■ Your task ■
In the entries below, find every line with the string "RESET" and copy it.

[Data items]
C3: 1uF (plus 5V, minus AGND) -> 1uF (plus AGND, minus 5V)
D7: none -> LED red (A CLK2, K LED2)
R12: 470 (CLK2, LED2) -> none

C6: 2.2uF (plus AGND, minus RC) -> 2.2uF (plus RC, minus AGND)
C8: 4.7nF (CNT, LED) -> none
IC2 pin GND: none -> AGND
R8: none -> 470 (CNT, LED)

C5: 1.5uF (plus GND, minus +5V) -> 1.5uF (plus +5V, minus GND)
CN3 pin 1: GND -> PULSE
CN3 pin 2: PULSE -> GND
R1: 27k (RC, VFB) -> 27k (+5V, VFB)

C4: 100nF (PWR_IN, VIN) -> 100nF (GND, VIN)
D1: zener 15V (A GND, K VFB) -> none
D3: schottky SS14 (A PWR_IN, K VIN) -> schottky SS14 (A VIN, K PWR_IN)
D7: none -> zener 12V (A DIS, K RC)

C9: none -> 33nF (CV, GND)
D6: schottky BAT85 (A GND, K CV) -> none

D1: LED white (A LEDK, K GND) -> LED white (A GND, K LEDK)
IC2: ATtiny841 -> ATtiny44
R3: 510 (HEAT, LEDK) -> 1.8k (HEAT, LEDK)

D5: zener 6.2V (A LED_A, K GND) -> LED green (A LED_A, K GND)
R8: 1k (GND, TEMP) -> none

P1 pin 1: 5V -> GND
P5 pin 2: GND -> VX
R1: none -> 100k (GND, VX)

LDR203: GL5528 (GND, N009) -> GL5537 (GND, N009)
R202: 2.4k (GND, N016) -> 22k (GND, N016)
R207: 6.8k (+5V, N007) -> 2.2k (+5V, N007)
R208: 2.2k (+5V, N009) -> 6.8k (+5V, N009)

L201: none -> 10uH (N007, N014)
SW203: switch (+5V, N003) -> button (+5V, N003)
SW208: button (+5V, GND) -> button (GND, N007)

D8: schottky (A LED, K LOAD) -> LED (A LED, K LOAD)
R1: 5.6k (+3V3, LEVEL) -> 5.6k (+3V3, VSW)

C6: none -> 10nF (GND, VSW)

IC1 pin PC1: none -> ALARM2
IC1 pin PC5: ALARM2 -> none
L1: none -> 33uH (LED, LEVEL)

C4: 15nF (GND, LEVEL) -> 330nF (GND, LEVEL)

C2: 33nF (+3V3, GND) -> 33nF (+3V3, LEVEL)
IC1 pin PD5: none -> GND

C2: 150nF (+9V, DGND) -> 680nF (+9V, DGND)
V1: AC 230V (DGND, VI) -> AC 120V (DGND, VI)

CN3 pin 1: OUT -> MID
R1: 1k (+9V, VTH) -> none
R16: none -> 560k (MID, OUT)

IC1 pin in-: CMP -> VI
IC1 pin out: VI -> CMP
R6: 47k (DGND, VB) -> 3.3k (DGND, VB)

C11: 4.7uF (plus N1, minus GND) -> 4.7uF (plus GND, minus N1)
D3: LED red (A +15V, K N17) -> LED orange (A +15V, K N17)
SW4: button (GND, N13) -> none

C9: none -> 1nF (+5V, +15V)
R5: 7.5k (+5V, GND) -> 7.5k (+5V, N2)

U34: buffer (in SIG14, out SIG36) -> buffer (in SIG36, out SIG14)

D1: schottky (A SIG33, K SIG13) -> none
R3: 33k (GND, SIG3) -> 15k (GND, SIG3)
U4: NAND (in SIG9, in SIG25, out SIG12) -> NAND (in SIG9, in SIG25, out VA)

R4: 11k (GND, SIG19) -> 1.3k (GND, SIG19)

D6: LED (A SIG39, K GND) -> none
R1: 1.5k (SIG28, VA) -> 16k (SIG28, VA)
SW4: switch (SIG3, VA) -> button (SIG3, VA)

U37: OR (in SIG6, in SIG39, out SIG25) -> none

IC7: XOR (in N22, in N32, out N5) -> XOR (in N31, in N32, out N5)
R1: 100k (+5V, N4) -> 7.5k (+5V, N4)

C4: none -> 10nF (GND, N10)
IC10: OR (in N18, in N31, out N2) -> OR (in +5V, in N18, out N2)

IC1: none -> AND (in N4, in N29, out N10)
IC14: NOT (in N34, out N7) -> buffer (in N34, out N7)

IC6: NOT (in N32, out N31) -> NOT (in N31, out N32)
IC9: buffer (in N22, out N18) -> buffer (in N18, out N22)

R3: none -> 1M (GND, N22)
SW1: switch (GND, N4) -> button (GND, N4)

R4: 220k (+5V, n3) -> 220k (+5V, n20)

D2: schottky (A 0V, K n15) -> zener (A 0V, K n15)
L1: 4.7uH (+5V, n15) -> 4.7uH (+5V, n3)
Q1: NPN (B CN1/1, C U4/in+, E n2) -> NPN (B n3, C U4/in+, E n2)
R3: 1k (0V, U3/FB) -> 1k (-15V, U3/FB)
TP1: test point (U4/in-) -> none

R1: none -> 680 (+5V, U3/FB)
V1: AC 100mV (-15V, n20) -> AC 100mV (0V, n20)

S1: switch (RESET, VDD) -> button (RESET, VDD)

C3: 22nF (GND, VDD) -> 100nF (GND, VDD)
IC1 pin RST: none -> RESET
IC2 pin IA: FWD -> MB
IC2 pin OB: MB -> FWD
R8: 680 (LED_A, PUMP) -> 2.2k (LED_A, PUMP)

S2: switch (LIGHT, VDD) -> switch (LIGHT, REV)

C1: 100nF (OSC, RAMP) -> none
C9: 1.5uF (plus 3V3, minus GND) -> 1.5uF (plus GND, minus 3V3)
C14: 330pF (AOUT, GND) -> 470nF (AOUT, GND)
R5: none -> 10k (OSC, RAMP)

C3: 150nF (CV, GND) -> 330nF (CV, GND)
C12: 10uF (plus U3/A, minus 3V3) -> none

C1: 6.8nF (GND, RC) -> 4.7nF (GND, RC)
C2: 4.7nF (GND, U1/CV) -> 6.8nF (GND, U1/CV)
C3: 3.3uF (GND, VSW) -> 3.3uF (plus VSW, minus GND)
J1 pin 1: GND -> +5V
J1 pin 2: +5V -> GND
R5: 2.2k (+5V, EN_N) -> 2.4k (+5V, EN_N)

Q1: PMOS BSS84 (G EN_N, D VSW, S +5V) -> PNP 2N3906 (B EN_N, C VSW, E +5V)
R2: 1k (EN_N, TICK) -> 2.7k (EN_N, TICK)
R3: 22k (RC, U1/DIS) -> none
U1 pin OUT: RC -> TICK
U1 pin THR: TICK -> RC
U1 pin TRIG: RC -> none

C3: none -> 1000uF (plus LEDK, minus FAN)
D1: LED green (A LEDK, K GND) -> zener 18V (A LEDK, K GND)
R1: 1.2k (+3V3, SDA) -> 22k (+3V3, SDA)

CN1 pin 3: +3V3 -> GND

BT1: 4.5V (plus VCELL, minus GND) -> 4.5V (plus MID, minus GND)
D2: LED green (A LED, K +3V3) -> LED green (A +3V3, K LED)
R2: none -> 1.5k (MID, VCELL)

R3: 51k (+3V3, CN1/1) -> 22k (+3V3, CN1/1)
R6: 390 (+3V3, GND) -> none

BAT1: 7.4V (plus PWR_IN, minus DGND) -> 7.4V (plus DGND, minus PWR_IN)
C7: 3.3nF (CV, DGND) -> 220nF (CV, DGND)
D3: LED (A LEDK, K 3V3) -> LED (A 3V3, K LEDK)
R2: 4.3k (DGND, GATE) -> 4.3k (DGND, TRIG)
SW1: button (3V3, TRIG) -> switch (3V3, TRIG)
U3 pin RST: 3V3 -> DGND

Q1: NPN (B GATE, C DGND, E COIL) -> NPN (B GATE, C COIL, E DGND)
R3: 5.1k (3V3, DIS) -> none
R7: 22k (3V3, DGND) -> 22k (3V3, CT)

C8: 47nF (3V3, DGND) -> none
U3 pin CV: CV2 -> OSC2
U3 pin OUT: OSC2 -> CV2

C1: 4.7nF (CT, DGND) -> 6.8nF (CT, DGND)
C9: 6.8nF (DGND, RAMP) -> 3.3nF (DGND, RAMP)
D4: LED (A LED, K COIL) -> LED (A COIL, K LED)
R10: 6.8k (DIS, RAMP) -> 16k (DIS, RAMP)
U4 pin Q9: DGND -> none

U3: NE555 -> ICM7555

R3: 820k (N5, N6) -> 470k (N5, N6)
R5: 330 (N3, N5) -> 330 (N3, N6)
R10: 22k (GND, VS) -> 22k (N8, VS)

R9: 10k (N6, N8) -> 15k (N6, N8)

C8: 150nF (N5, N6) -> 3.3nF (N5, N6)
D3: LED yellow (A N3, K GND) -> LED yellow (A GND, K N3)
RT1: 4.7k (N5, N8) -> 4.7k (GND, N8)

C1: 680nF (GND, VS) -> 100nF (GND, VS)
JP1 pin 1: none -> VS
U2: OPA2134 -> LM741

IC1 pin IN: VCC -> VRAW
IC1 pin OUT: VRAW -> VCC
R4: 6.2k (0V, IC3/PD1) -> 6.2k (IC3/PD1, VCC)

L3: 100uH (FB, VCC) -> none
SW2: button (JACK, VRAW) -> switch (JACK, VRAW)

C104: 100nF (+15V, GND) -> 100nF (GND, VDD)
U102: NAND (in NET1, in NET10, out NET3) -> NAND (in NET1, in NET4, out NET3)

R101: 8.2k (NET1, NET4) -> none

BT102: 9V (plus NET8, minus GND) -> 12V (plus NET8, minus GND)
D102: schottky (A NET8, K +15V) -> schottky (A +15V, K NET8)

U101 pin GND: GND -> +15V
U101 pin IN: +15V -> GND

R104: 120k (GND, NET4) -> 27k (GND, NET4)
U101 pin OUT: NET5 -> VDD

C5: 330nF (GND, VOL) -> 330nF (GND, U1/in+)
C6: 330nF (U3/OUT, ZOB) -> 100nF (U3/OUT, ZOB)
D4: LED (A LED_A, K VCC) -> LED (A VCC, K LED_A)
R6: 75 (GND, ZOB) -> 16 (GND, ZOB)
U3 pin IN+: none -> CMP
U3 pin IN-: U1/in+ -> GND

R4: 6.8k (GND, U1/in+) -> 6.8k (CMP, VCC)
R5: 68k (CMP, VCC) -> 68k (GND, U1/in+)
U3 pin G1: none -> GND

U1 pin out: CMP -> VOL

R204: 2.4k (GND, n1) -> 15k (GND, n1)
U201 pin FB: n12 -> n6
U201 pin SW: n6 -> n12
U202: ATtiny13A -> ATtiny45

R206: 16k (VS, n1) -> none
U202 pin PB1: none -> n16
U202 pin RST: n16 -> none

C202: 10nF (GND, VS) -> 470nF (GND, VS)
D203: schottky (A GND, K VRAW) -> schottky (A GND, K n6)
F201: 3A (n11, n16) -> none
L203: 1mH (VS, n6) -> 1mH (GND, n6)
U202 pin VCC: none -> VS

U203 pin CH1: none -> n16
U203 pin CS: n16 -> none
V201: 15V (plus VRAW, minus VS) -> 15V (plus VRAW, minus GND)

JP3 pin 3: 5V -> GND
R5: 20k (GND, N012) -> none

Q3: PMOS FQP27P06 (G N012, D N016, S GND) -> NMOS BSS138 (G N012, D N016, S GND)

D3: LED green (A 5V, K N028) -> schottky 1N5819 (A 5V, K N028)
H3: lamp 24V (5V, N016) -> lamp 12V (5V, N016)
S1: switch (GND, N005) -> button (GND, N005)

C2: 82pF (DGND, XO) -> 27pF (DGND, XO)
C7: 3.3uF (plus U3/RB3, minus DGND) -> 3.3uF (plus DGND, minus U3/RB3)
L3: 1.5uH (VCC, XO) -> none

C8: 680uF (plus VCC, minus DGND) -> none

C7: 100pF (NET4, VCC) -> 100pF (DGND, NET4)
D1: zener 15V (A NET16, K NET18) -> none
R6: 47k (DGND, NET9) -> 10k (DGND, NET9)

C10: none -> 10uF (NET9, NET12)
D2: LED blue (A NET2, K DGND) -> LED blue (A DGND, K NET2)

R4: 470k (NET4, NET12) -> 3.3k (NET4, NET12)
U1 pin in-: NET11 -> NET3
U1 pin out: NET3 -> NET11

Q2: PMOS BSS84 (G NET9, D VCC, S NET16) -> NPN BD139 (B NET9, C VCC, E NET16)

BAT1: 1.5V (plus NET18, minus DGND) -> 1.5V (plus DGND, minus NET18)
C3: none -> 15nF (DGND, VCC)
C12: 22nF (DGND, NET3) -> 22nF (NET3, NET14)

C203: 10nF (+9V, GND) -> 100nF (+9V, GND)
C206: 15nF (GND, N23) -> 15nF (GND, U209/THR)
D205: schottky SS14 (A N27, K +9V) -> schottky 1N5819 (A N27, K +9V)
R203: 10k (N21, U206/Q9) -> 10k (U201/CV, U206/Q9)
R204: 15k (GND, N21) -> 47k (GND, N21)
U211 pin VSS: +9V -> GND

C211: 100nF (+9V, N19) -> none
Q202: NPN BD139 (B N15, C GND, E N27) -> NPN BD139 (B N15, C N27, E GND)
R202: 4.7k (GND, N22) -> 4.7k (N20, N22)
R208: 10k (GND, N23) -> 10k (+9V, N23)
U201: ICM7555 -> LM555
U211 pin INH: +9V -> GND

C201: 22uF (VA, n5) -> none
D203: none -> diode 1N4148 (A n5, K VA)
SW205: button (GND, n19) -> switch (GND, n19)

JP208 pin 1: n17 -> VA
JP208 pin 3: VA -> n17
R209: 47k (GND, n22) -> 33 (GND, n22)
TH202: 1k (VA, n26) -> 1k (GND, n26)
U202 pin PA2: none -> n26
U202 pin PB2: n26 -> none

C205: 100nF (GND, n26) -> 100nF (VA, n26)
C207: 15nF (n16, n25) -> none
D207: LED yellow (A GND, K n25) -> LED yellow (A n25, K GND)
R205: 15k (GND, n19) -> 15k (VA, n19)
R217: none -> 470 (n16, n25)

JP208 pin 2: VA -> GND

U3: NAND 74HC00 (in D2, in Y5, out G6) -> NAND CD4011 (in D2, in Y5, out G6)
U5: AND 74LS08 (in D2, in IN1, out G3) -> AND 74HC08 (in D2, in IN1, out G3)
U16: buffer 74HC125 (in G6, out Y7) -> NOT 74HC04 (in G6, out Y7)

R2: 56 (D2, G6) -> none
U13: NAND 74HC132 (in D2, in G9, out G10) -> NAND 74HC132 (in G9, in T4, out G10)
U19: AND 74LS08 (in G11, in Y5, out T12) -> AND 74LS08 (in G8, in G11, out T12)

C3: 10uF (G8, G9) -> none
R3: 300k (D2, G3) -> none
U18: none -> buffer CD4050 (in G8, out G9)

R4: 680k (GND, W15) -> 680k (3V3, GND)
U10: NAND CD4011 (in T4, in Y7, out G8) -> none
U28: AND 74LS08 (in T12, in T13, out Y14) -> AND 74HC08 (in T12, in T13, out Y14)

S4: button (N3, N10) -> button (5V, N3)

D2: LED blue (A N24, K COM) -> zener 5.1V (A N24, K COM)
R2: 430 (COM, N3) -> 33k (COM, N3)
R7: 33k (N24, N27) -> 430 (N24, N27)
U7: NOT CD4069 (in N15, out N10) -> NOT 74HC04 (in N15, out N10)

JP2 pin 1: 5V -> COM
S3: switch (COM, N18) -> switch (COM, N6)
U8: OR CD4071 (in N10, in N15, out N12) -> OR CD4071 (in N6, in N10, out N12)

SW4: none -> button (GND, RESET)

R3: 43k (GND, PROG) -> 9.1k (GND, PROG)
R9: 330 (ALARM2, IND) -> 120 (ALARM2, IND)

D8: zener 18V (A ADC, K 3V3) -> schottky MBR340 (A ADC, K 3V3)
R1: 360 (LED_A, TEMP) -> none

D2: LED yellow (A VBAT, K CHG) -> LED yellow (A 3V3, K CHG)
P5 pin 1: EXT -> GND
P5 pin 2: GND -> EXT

■ Answer to the problem ■
S1: switch (RESET, VDD) -> button (RESET, VDD)
IC1 pin RST: none -> RESET
SW4: none -> button (GND, RESET)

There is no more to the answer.